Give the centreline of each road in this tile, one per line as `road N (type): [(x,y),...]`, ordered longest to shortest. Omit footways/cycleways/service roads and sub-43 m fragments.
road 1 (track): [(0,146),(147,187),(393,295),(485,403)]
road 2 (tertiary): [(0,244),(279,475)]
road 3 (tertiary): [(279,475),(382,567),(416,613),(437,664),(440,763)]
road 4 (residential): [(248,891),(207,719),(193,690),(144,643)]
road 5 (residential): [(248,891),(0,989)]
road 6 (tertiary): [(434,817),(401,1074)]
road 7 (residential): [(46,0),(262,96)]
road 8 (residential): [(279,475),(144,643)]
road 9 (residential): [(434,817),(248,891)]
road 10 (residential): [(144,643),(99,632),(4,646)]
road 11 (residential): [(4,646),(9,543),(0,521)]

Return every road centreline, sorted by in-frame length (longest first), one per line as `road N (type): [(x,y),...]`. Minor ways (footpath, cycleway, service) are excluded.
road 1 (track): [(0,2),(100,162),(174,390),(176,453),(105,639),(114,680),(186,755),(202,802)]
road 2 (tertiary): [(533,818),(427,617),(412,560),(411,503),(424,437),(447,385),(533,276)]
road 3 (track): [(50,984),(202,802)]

__________

== WORK REQUEST ==
In the listing above, find the line with "Return every road", then copy it and every later line exactly, through the last line, and nothing else.

== RESPONSE TO THIS TASK ==
Return every road centreline, sorted by in-frame length (longest first), one per line as `road N (type): [(x,y),...]`. Minor ways (footpath, cycleway, service) are excluded.
road 1 (track): [(0,2),(100,162),(174,390),(176,453),(105,639),(114,680),(186,755),(202,802)]
road 2 (tertiary): [(533,818),(427,617),(412,560),(411,503),(424,437),(447,385),(533,276)]
road 3 (track): [(50,984),(202,802)]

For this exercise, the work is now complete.